## Task instructions
Convert the material into a Markdown table, starting with the line that contains "Question: Based on their positions, is" and going on through the line that contains "Question: Which is nearer". Use the columns Row and Text, give each line a row number, and leave out blank lines.

[Scene geometry reasoning material]
# # # #
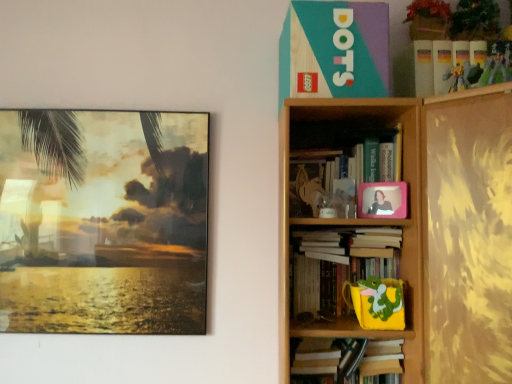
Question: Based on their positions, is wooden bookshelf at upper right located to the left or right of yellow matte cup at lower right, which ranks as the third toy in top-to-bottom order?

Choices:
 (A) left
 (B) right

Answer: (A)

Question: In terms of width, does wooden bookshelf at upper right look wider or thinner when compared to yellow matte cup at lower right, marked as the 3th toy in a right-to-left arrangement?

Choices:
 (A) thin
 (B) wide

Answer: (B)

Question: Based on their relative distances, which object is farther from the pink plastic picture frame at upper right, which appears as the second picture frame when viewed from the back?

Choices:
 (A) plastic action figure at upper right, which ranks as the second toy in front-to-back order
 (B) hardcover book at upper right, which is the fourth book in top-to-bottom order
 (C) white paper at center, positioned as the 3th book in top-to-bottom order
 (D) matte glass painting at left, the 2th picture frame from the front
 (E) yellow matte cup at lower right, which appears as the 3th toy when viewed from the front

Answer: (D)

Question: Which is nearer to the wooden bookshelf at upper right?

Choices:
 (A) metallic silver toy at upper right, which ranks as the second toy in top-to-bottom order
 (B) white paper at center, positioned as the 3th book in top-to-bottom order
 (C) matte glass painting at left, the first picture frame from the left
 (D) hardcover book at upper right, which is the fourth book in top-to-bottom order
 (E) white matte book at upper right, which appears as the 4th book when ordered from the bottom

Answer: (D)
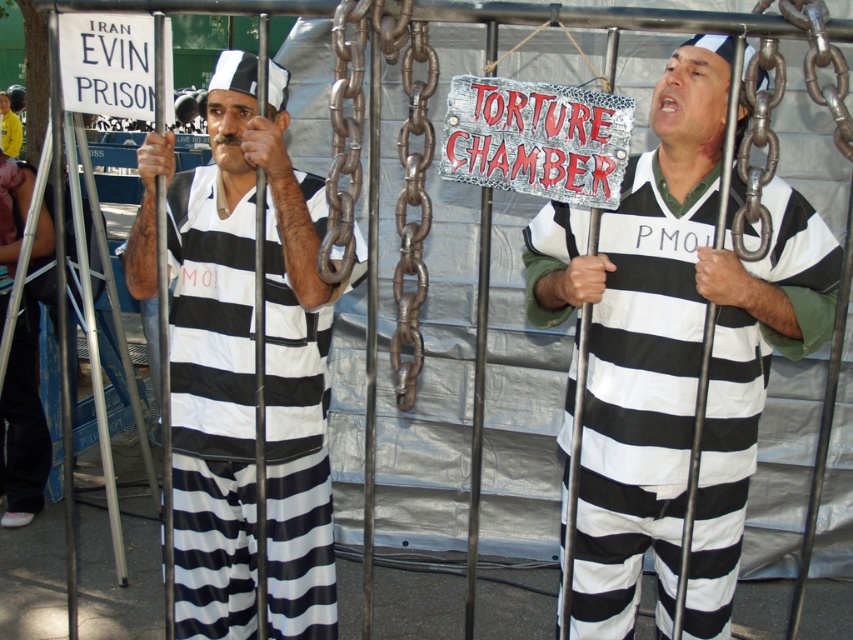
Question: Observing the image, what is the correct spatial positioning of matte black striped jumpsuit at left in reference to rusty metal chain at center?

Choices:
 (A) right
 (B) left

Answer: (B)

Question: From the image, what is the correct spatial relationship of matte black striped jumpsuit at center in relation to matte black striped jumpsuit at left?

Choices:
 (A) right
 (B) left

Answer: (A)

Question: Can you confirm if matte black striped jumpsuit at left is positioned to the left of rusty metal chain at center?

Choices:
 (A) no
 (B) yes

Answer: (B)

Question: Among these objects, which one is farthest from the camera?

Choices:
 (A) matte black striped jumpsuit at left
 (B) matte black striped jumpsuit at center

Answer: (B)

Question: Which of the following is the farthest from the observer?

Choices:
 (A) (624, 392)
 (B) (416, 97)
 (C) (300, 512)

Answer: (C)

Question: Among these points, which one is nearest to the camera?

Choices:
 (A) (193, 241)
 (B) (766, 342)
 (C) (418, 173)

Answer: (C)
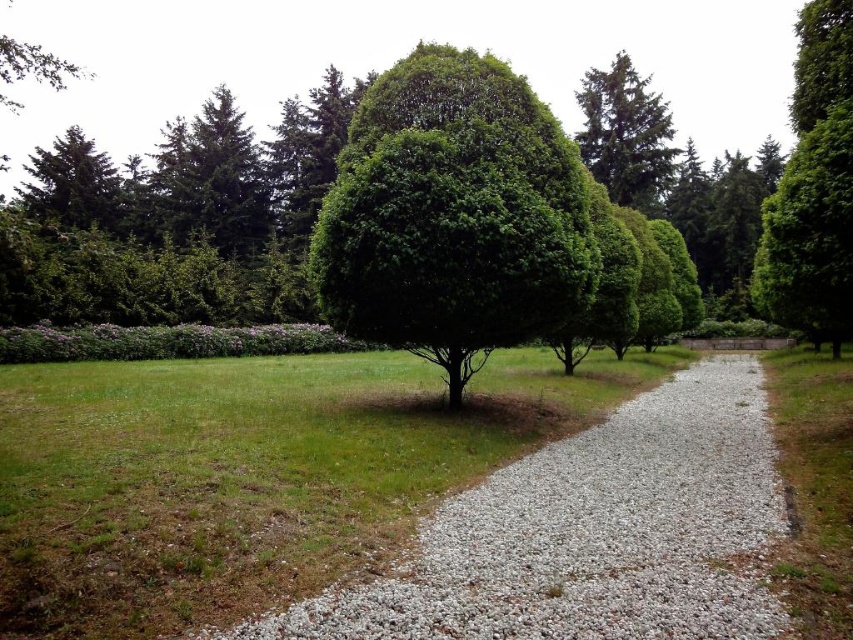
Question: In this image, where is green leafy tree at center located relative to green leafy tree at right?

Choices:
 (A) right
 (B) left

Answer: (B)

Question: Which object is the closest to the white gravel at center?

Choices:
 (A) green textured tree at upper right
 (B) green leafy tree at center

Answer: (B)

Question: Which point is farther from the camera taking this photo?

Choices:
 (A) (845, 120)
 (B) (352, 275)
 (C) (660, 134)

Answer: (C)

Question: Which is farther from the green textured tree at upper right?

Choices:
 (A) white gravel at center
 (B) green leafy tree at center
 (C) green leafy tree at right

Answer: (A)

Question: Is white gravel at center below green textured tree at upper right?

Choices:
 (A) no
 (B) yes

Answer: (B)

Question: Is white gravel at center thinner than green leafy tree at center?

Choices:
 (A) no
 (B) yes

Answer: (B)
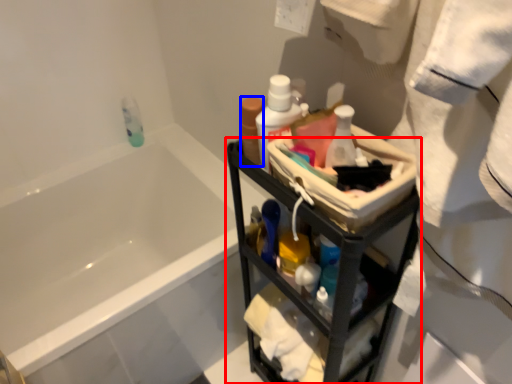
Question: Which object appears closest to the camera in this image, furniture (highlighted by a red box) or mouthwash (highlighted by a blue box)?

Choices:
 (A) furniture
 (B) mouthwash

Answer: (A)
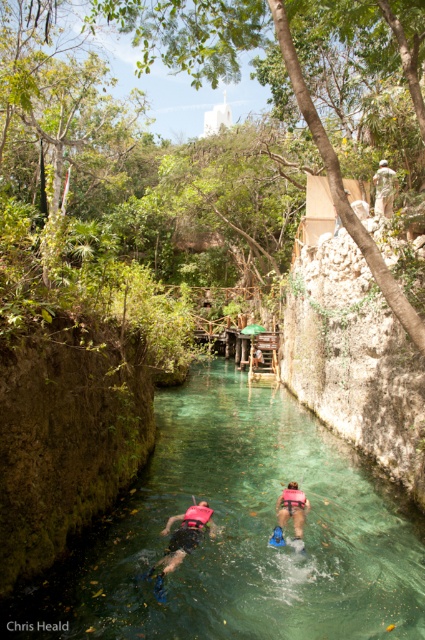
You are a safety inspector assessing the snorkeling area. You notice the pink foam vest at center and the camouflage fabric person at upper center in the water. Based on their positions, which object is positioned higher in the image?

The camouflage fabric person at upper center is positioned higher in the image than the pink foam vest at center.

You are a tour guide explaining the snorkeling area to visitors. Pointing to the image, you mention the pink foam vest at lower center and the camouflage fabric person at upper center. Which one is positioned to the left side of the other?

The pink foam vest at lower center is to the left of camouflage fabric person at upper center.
# # # #
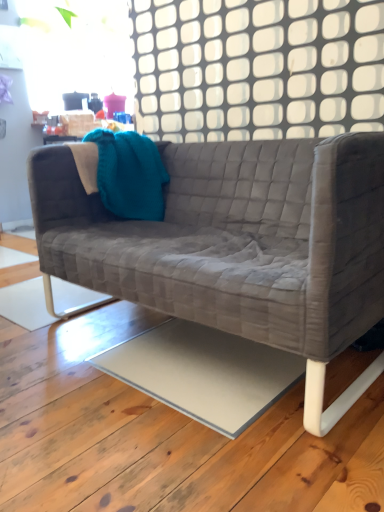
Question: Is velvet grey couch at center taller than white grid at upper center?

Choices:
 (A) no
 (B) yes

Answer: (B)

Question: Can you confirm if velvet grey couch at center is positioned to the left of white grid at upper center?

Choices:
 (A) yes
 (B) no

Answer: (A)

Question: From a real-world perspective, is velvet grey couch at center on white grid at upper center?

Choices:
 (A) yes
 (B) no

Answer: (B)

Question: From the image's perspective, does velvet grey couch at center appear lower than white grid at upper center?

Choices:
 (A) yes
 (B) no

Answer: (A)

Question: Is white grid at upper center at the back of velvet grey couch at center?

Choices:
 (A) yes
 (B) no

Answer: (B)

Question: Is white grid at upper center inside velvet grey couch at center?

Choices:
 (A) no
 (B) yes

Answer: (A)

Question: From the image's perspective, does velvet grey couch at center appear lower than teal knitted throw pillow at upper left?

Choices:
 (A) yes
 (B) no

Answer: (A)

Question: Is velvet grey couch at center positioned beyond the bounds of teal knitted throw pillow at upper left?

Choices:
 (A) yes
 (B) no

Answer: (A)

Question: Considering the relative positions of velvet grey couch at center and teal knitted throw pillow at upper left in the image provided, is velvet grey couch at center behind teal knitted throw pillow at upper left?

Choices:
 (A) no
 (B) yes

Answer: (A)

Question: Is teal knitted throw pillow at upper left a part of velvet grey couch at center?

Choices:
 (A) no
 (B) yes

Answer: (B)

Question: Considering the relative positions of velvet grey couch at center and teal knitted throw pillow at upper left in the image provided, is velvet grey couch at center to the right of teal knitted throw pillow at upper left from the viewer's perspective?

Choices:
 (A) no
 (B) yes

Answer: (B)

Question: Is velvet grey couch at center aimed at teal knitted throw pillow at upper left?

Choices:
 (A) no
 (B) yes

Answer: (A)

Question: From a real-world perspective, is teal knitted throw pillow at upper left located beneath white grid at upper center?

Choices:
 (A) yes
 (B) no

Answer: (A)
# # # #
## Response below
| Row | Text |
|---|---|
| 1 | Question: Based on their positions, is wooden bookshelf at upper right located to the left or right of yellow matte cup at lower right, which ranks as the third toy in top-to-bottom order? |
| 2 | Choices: |
| 3 |  (A) left |
| 4 |  (B) right |
| 5 | Answer: (A) |
| 6 | Question: In terms of width, does wooden bookshelf at upper right look wider or thinner when compared to yellow matte cup at lower right, marked as the 3th toy in a right-to-left arrangement? |
| 7 | Choices: |
| 8 |  (A) thin |
| 9 |  (B) wide |
| 10 | Answer: (B) |
| 11 | Question: Based on their relative distances, which object is farther from the pink plastic picture frame at upper right, which appears as the second picture frame when viewed from the back? |
| 12 | Choices: |
| 13 |  (A) plastic action figure at upper right, which ranks as the second toy in front-to-back order |
| 14 |  (B) hardcover book at upper right, which is the fourth book in top-to-bottom order |
| 15 |  (C) white paper at center, positioned as the 3th book in top-to-bottom order |
| 16 |  (D) matte glass painting at left, the 2th picture frame from the front |
| 17 |  (E) yellow matte cup at lower right, which appears as the 3th toy when viewed from the front |
| 18 | Answer: (D) |
| 19 | Question: Which is nearer to the wooden bookshelf at upper right? |